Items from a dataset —
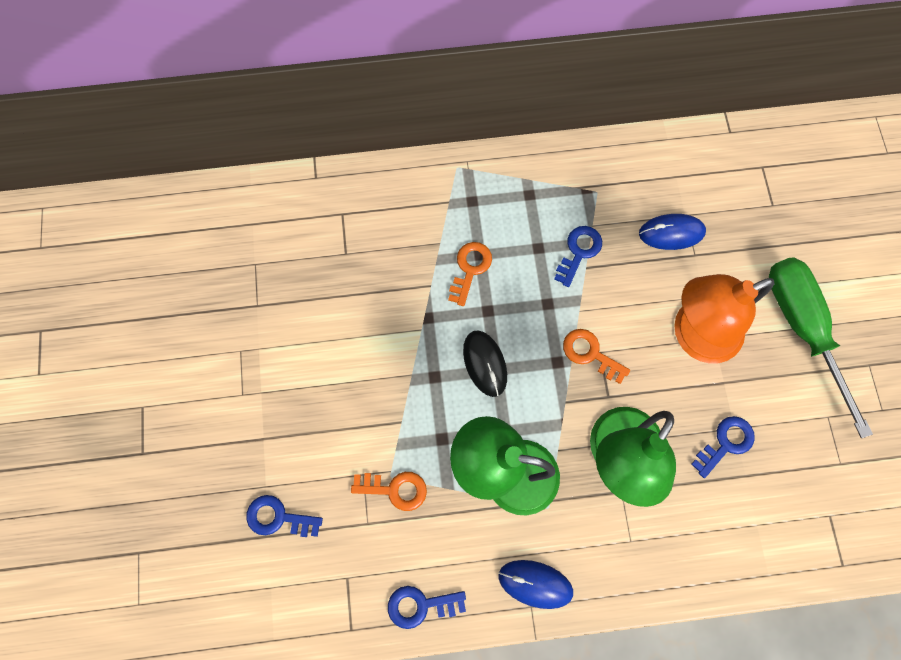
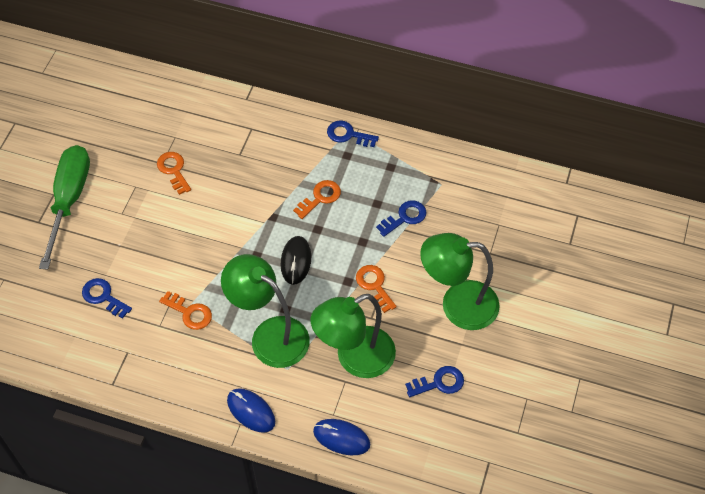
camera: 25 degrees right, 15 degrees down
(276, 309) = (173, 170): none -> orange key
(420, 605) = (166, 390): blue key -> blue key (348, 135)
(671, 233) = (480, 232): blue mouse -> blue mouse (341, 438)
(694, 336) = (457, 305): orange lamp -> green lamp
(802, 328) = (542, 333): green screwdriver -> green screwdriver (69, 200)

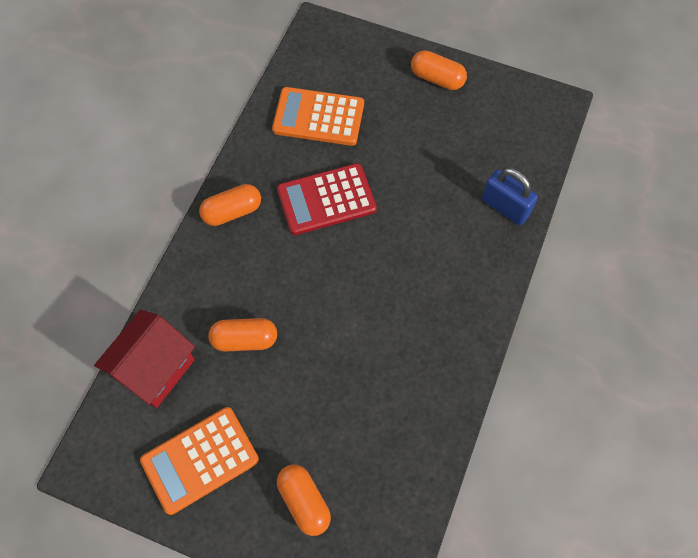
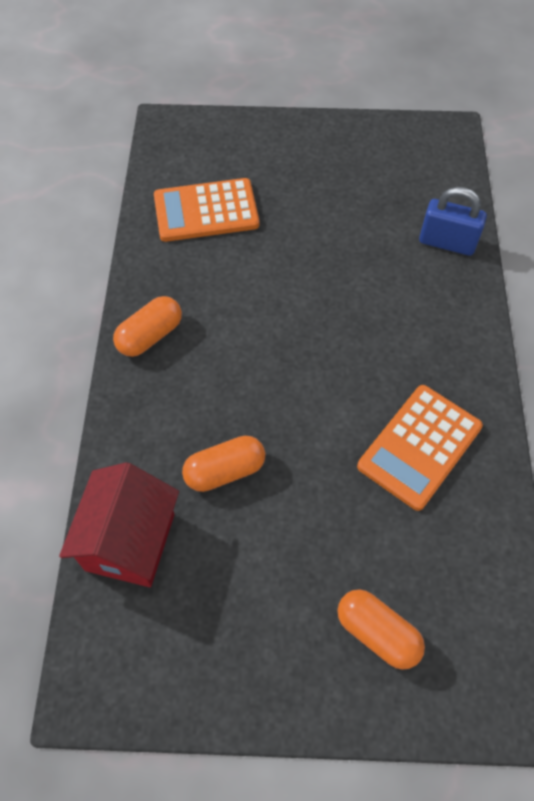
camera: 20 degrees left, 5 degrees down
(200, 460) = (230, 630): orange calculator -> orange calculator (419, 447)
(326, 200) = (252, 291): red calculator -> none
(437, 78) = (316, 140): orange capsule -> none

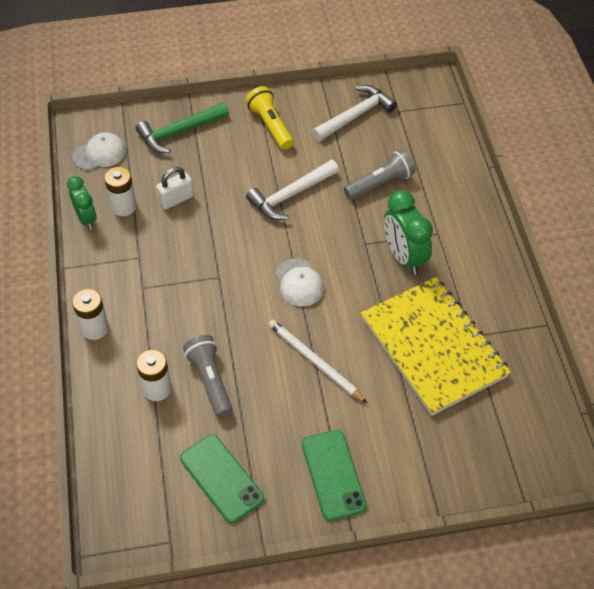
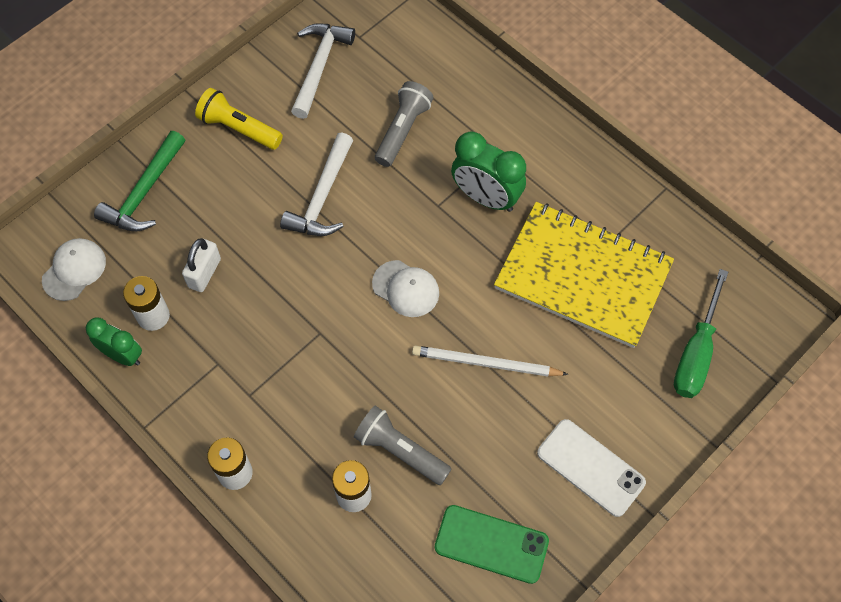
camera: 35 degrees left, 10 degrees up
(333, 475) = (590, 467): green phone -> white phone
(478, 448) = (696, 353): none -> green screwdriver

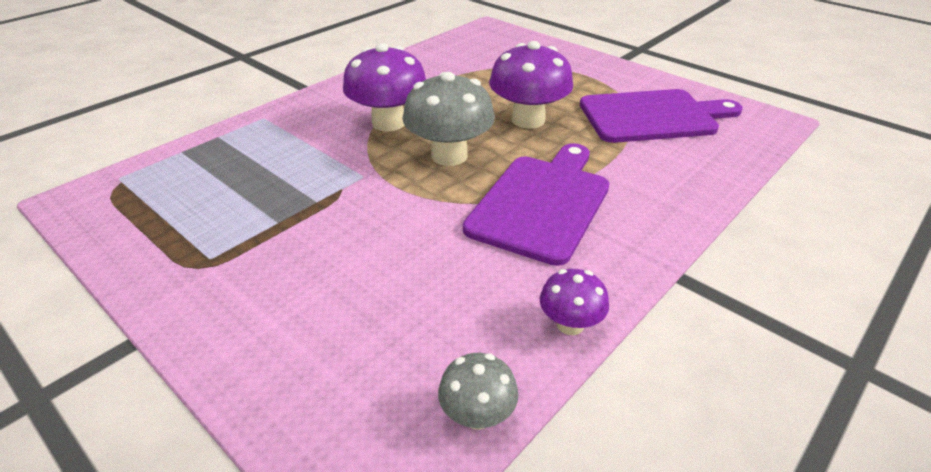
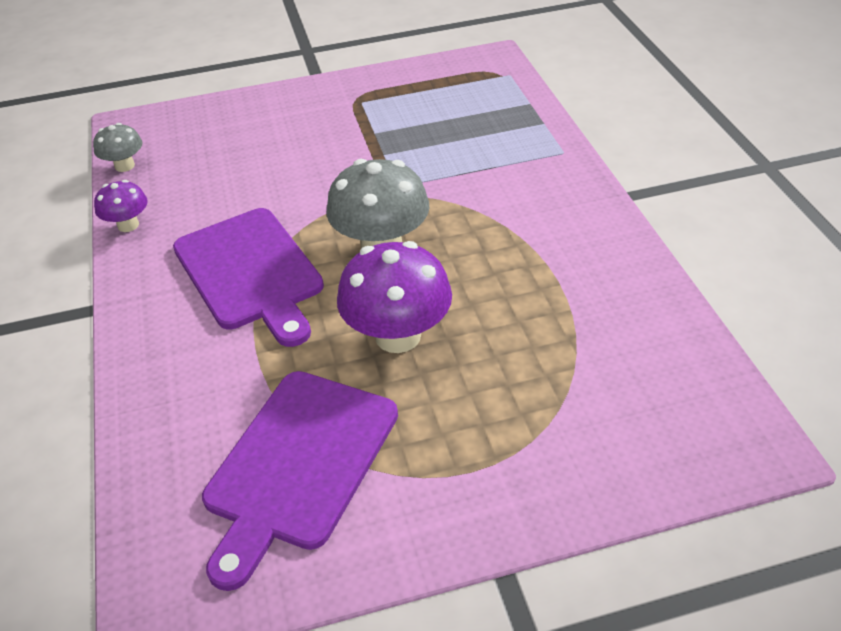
camera: 125 degrees right, 5 degrees up
(388, 122) = (485, 227): purple mushroom -> none

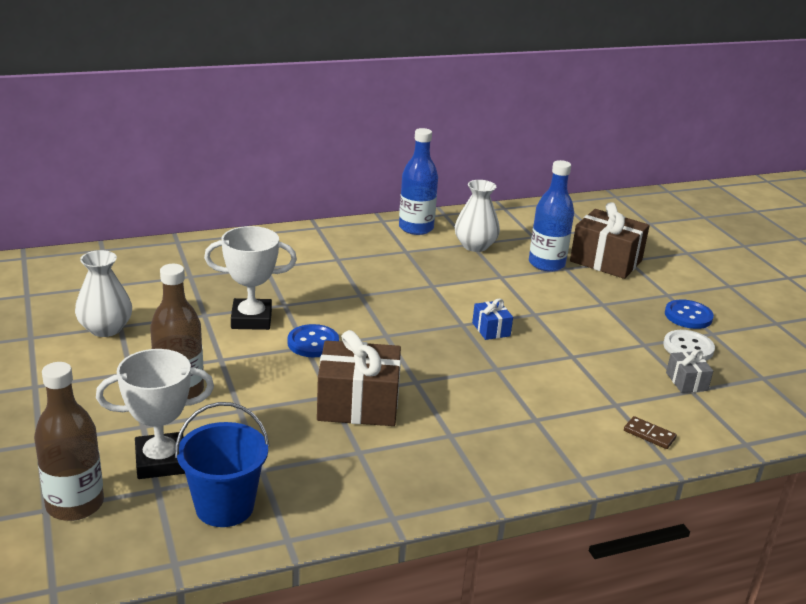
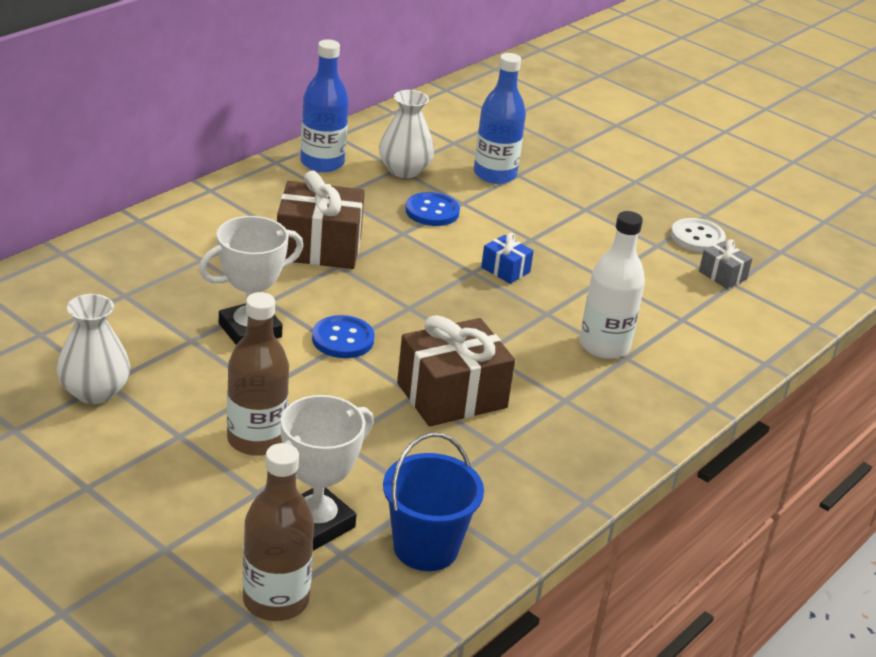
camera: 30 degrees left, 5 degrees up
(524, 405) = (604, 346): none -> white bottle
(606, 261) = (548, 155): brown gift -> brown gift (319, 247)
(649, 434) = (733, 341): brown domino -> none
(688, 316) = (671, 201): blue button -> blue button (432, 211)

HOW TO COMPLETE THIS TASK — From the line with "camera: 125 degrees right, 5 degrees up" down to the last line of the entries above, set down every line exactly, apart from the pictures.

EXPECTED OUTPUT —
camera: 125 degrees right, 5 degrees up
(388, 122) = (485, 227): purple mushroom -> none

camera: 30 degrees left, 5 degrees up
(524, 405) = (604, 346): none -> white bottle
(606, 261) = (548, 155): brown gift -> brown gift (319, 247)
(649, 434) = (733, 341): brown domino -> none
(688, 316) = (671, 201): blue button -> blue button (432, 211)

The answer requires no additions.